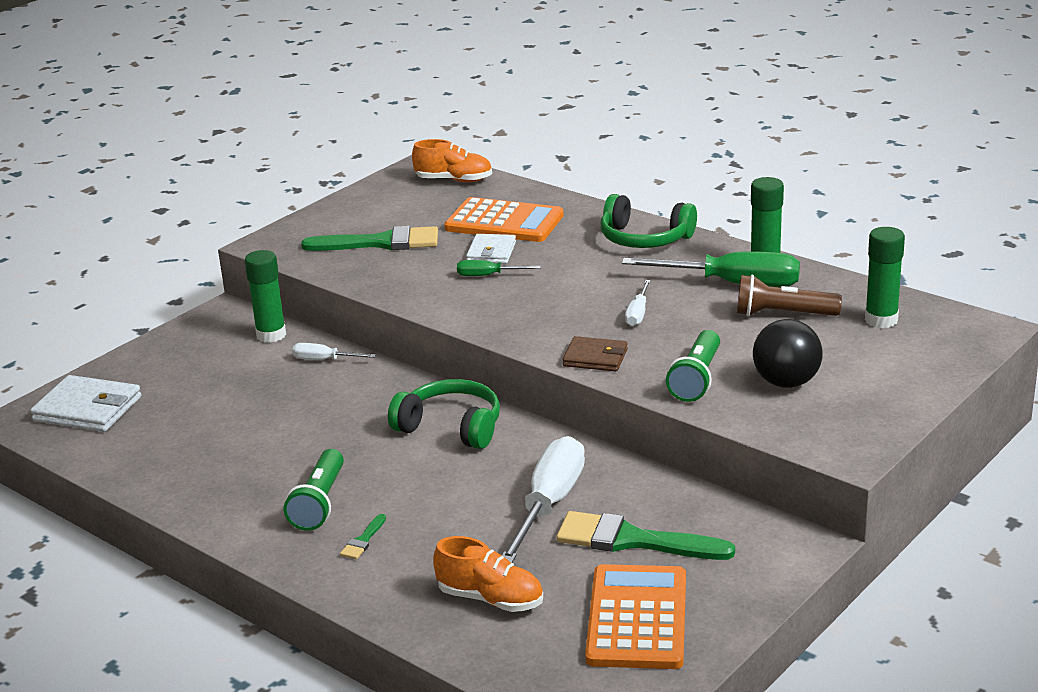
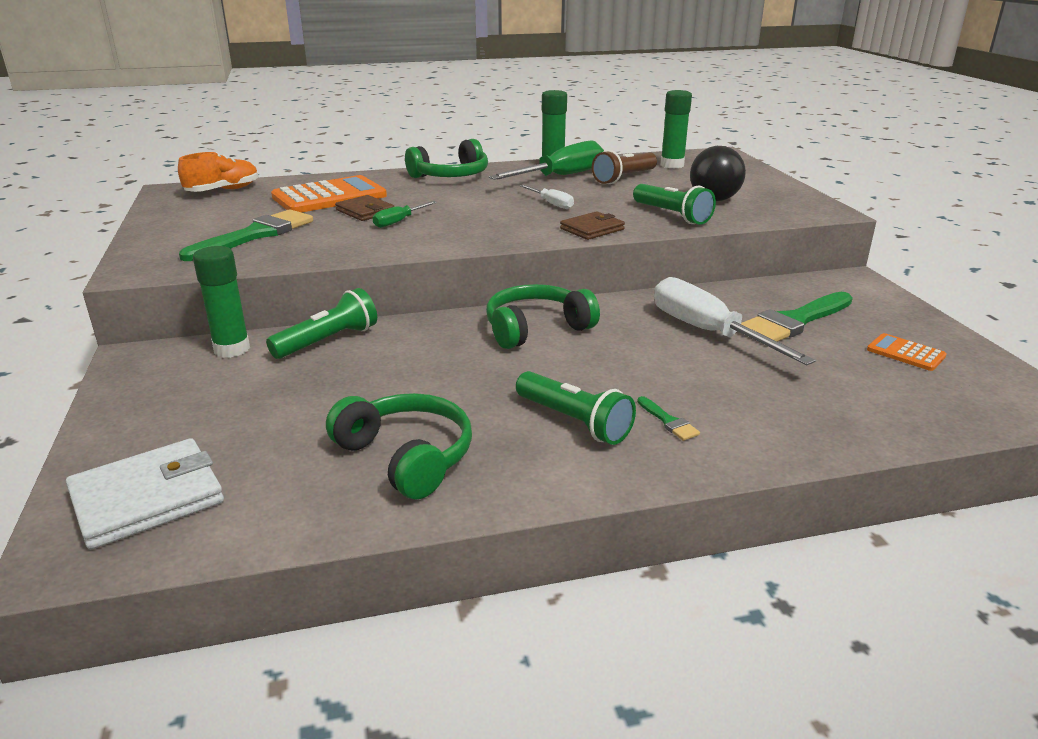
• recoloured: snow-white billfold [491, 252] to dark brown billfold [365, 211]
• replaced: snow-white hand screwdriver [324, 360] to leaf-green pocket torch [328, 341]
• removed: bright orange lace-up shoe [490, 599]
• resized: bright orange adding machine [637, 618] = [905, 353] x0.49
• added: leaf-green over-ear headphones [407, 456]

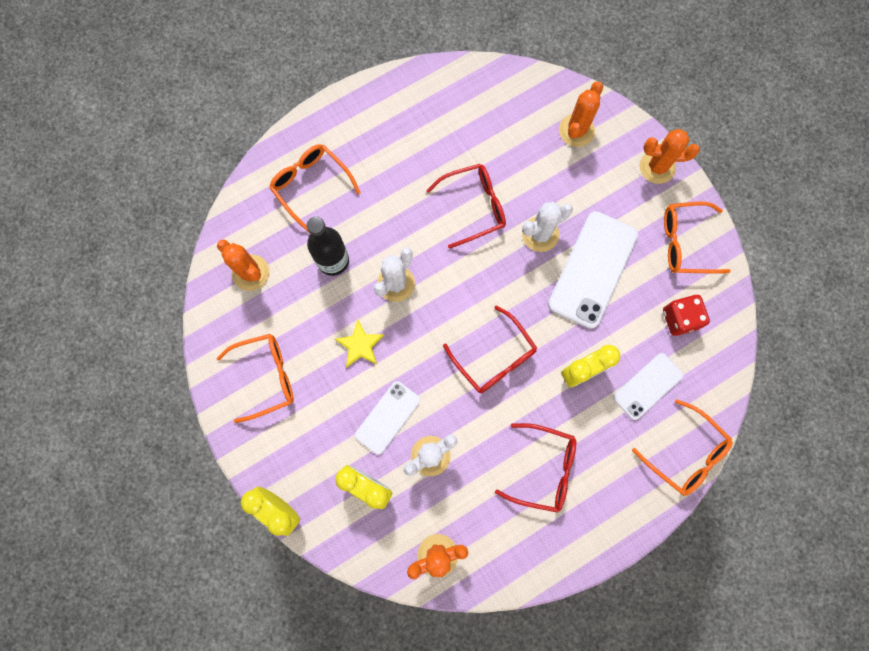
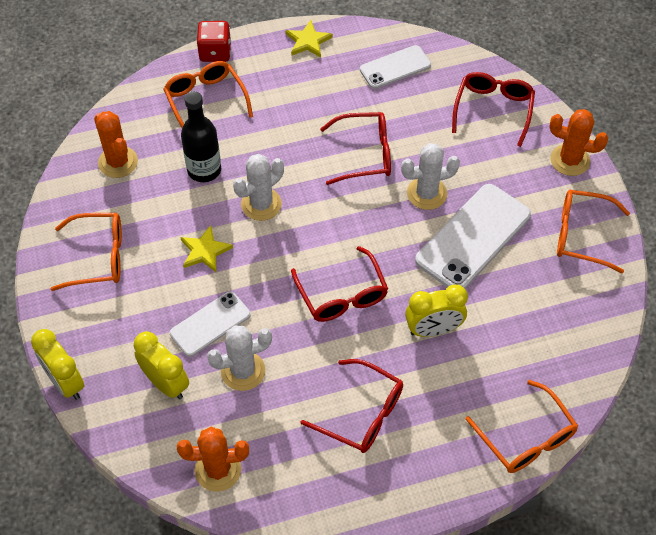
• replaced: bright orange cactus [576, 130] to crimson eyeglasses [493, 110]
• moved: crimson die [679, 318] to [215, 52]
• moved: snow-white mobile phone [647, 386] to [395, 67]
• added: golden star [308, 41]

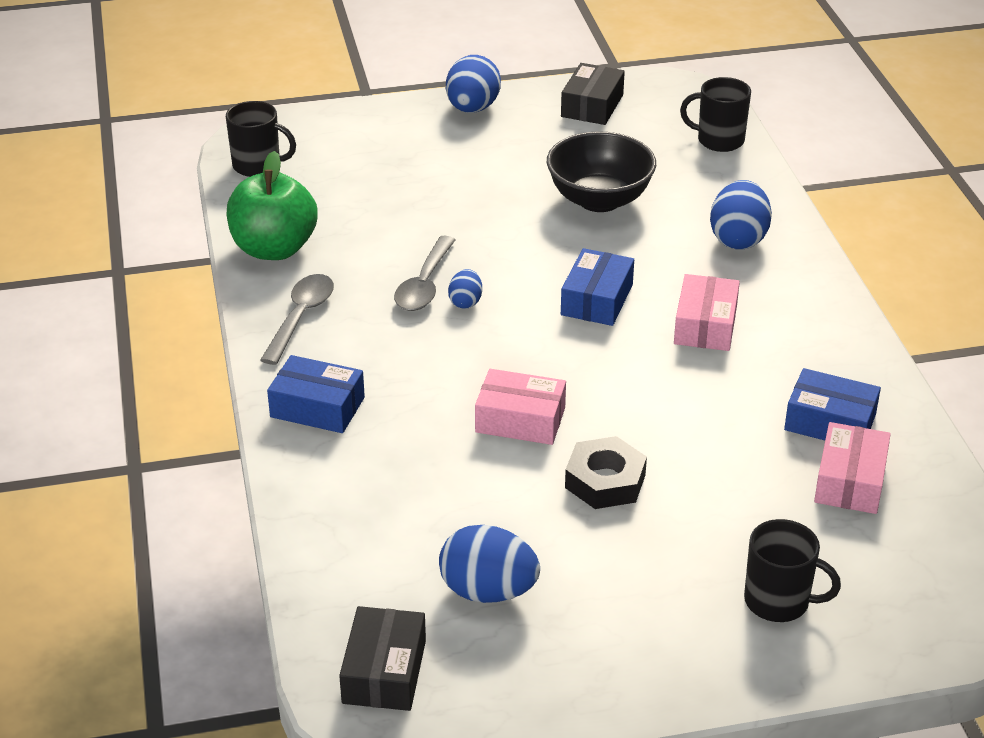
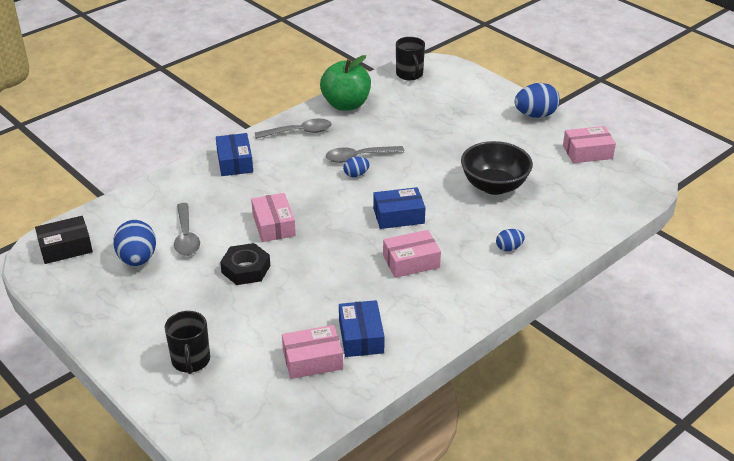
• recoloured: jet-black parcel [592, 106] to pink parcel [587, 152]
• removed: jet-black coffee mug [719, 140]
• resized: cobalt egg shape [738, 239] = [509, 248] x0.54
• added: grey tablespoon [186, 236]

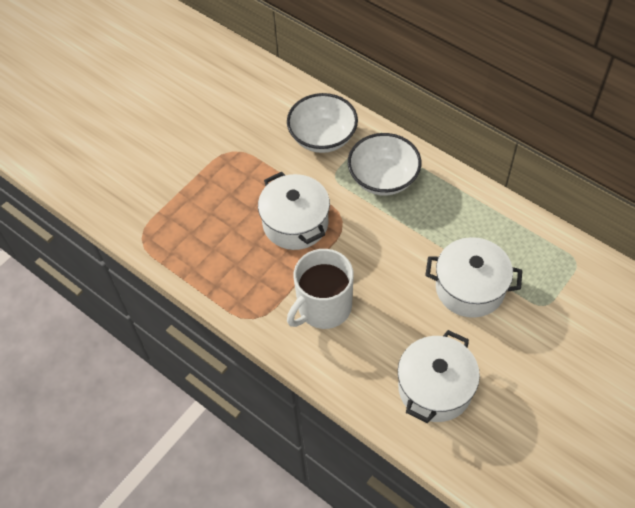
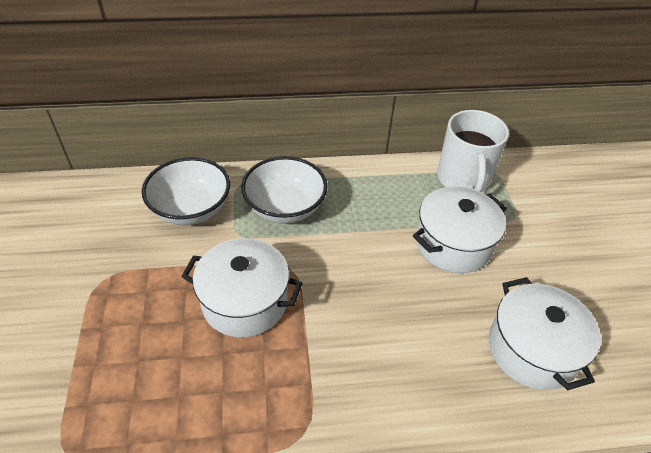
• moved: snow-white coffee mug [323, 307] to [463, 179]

━━━━━━━━━━

Task requirements | Copy out the entries exactly. No pictures.

Exercise solution |
• recoloured: snow-white billfold [491, 252] to dark brown billfold [365, 211]
• replaced: snow-white hand screwdriver [324, 360] to leaf-green pocket torch [328, 341]
• removed: bright orange lace-up shoe [490, 599]
• resized: bright orange adding machine [637, 618] = [905, 353] x0.49
• added: leaf-green over-ear headphones [407, 456]

• replaced: bright orange cactus [576, 130] to crimson eyeglasses [493, 110]
• moved: crimson die [679, 318] to [215, 52]
• moved: snow-white mobile phone [647, 386] to [395, 67]
• added: golden star [308, 41]

• recoloured: jet-black parcel [592, 106] to pink parcel [587, 152]
• removed: jet-black coffee mug [719, 140]
• resized: cobalt egg shape [738, 239] = [509, 248] x0.54
• added: grey tablespoon [186, 236]

• moved: snow-white coffee mug [323, 307] to [463, 179]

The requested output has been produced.